Required work - Your answer should consist of every line from the records that holds the string "none".

**** Records to use

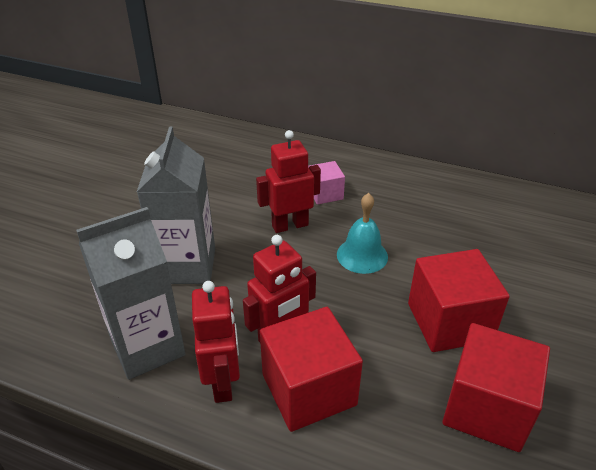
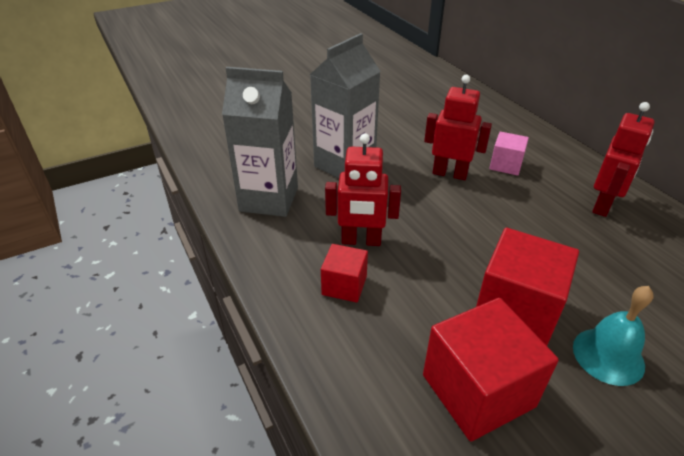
camera: 40 degrees right, 0 degrees up
(223, 382) = (292, 246): red robot -> red robot (603, 205)
(309, 389) = (344, 285): red cube -> red cube, size x0.55
(362, 255) = (489, 222): turquoise bell -> turquoise bell (608, 356)

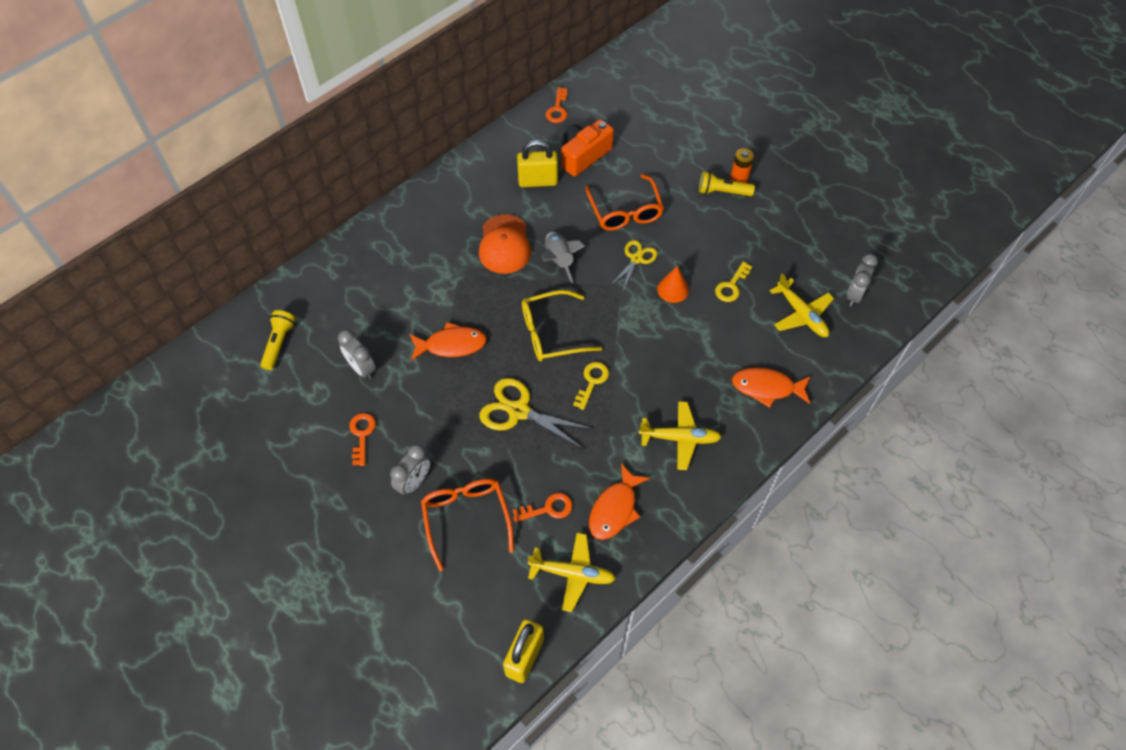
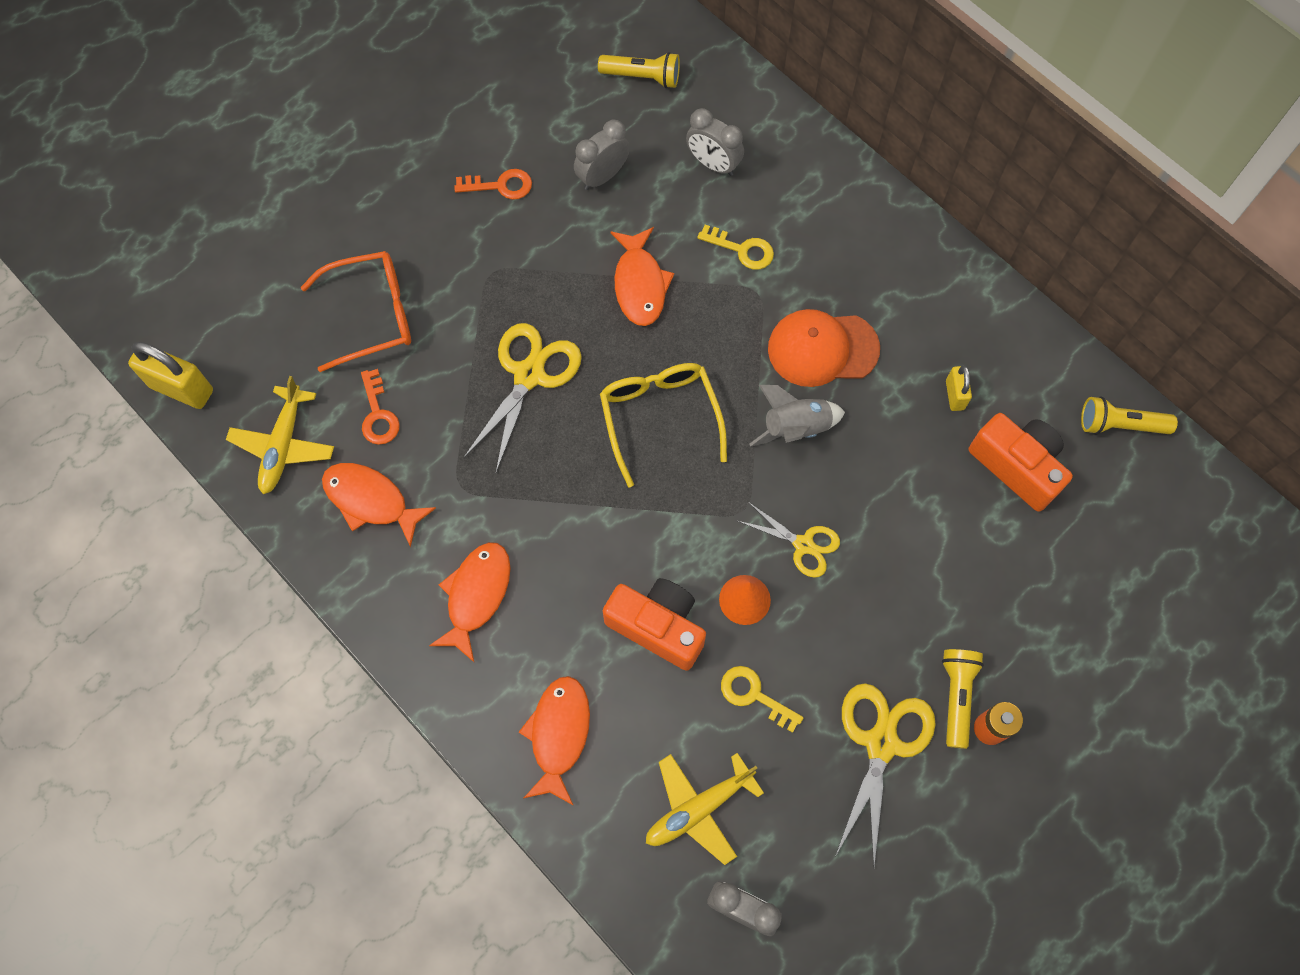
camera: 90 degrees right, 10 degrees up
(414, 482) = (428, 251): grey clock -> grey clock (713, 164)
(538, 181) = (954, 395): yellow padlock -> yellow padlock, size x0.56
(557, 109) = (1119, 425): orange key -> yellow flashlight
(592, 382) = (575, 473): yellow key -> yellow key (742, 249)
(625, 211) = (900, 530): orange glasses -> none
(680, 438) = (476, 595): yellow plane -> orange fish
(693, 335) = (658, 626): none -> orange camera
(753, 227) = (881, 743): none -> yellow scissors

********

Solution to this task -
(625, 211) = (900, 530): orange glasses -> none
(693, 335) = (658, 626): none -> orange camera
(753, 227) = (881, 743): none -> yellow scissors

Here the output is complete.